#### [Directions for this task]
Repeat what the lines below say, word for word, and skip every image.

*** Opening of Data shown ***

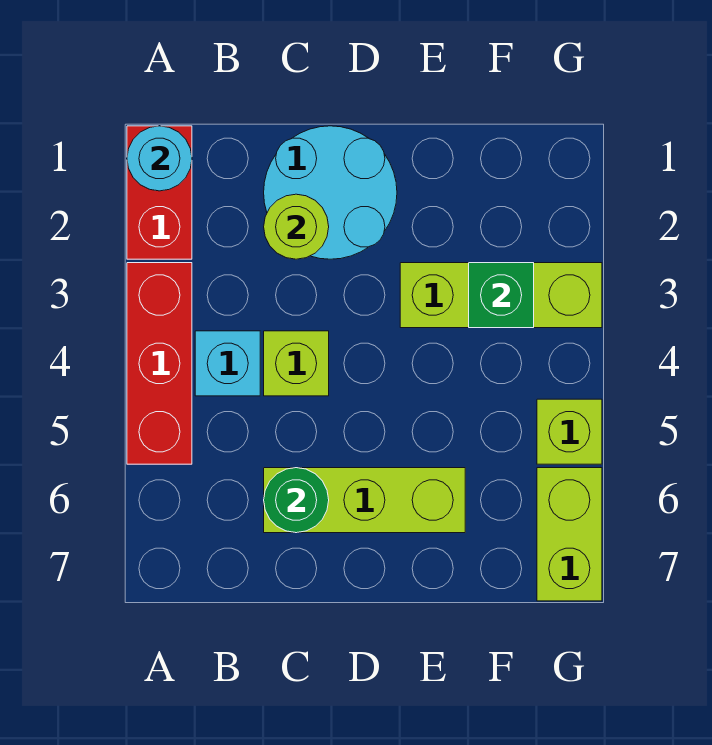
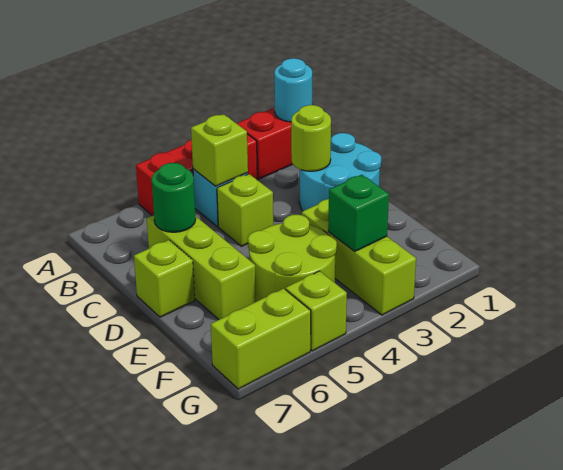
none -> lime brick B4 level 2
none -> lime brick D7 level 1
none -> lime round brick E4:F5 level 1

*** Close of Data shown ***

#### [Output below]
none -> lime brick B4 level 2
none -> lime brick D7 level 1
none -> lime round brick E4:F5 level 1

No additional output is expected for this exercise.